Work to complete — Every record, apart from its pictures, should be repeated exactly.

(Object change descriptions)
···
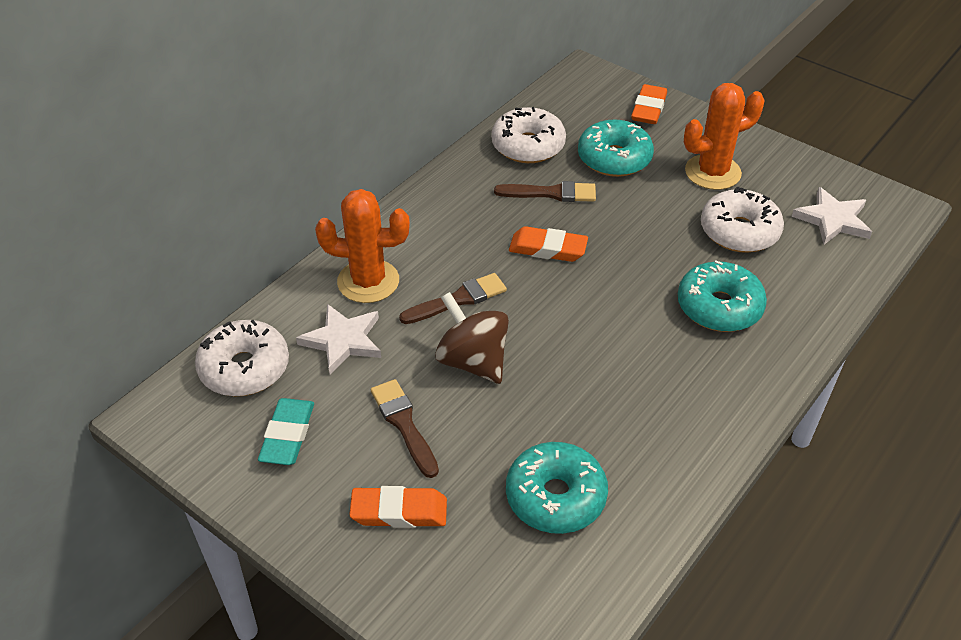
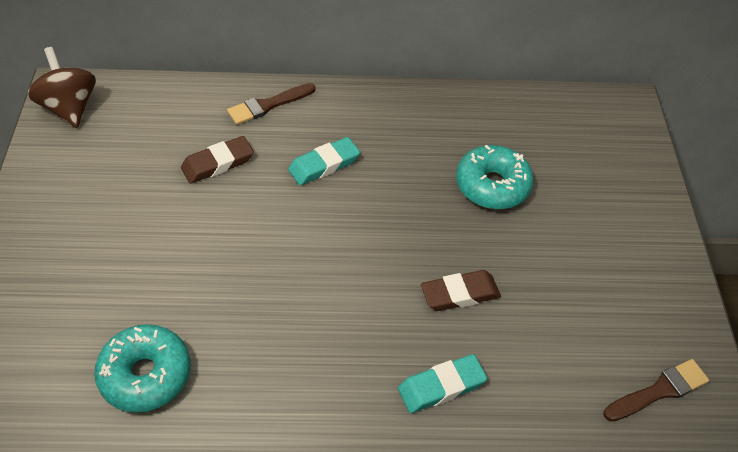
brown brush: 3 -> 2
brown eraser: 0 -> 2
orange cactus: 2 -> 0
orange eraser: 3 -> 0
turquoise donut: 3 -> 2
turquoise eraser: 1 -> 2
white donut: 3 -> 0
white star: 2 -> 0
···
Solution to this exercise —
brown brush: 3 -> 2
brown eraser: 0 -> 2
orange cactus: 2 -> 0
orange eraser: 3 -> 0
turquoise donut: 3 -> 2
turquoise eraser: 1 -> 2
white donut: 3 -> 0
white star: 2 -> 0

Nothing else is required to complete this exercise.